Records for processing

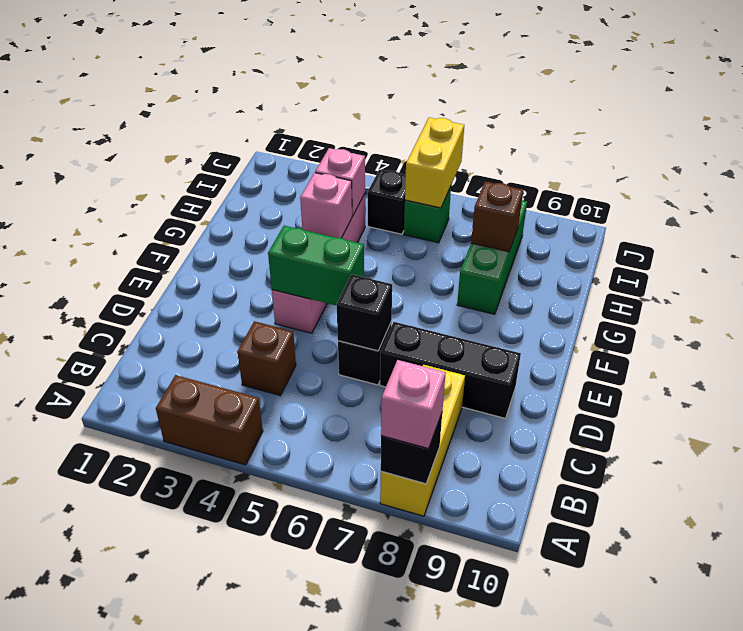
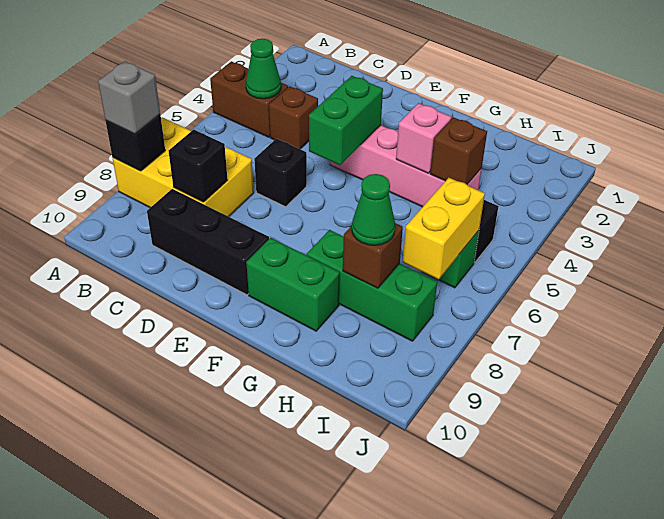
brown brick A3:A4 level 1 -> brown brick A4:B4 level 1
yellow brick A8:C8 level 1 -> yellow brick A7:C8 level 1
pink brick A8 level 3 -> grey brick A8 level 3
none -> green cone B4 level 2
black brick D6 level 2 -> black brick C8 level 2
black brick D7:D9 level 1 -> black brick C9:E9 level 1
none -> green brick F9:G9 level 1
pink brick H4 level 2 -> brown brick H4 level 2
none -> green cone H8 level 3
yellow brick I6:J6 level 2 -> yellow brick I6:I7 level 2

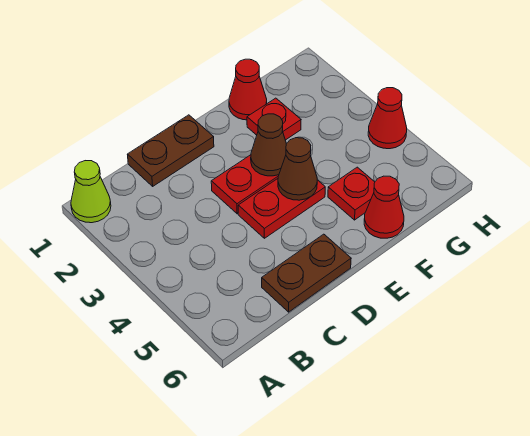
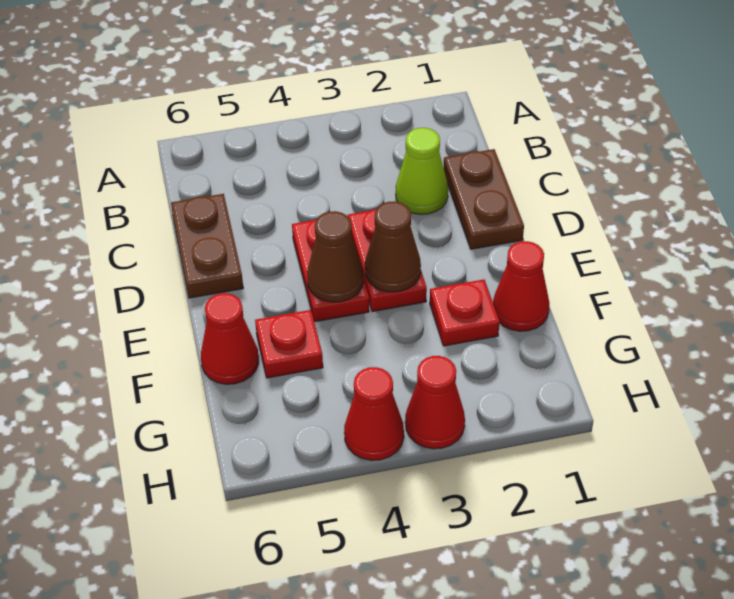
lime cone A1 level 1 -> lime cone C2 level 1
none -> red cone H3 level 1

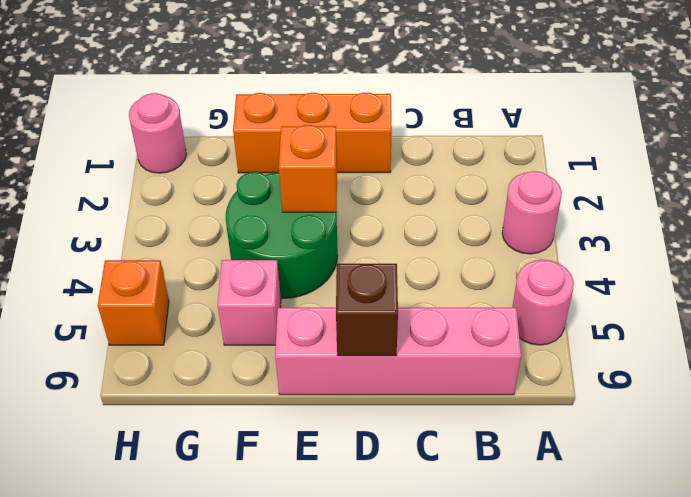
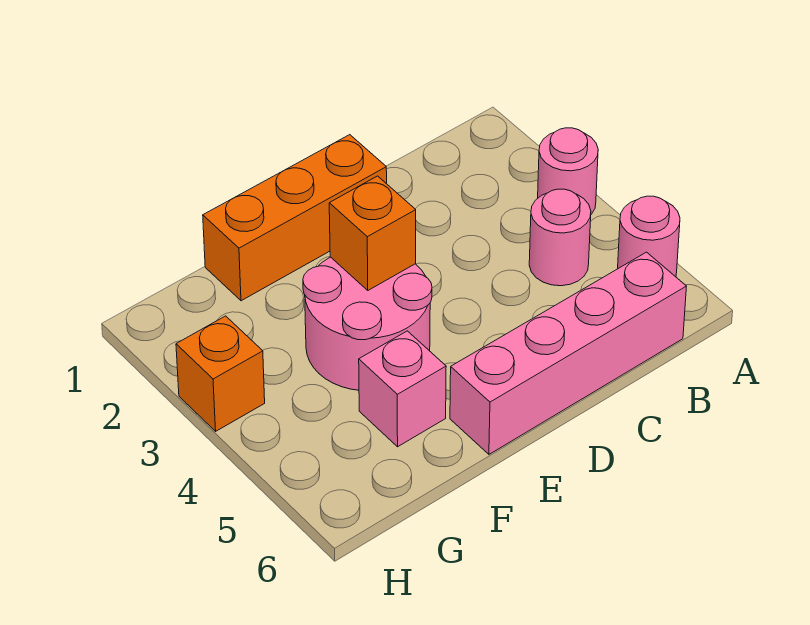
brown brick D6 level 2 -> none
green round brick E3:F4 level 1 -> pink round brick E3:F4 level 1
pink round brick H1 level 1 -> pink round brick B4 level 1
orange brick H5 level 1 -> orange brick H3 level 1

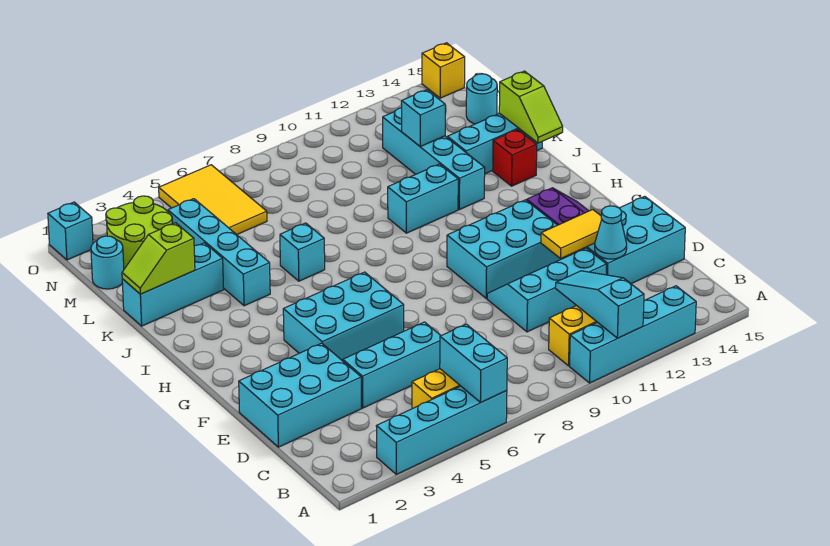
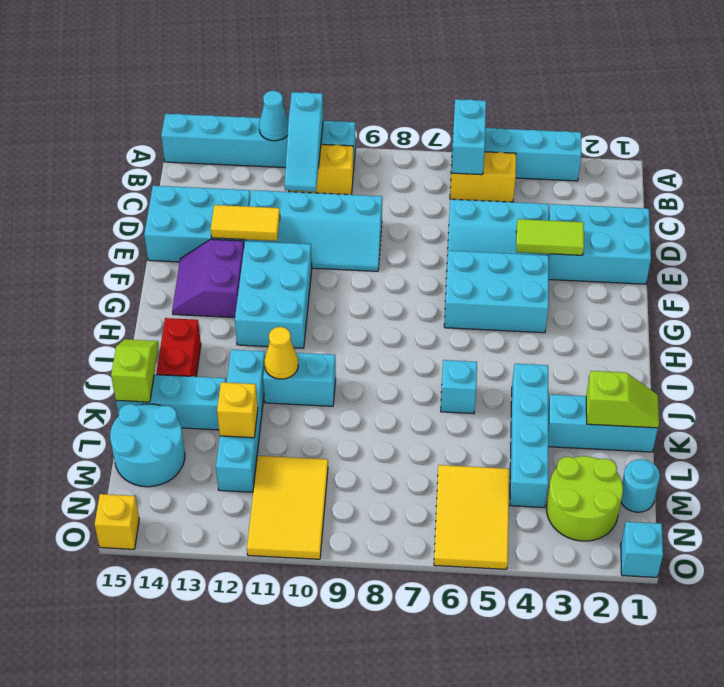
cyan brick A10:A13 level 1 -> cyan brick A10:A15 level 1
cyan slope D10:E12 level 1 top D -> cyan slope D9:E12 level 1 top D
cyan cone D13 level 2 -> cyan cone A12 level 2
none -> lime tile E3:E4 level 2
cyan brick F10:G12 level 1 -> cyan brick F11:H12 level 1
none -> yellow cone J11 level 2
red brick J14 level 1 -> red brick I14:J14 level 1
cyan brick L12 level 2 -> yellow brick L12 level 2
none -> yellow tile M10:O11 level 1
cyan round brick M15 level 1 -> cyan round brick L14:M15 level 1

What you should do
Give the count of lines in the listing that contain the word "tile". No explanation is wanted.

Completed task
2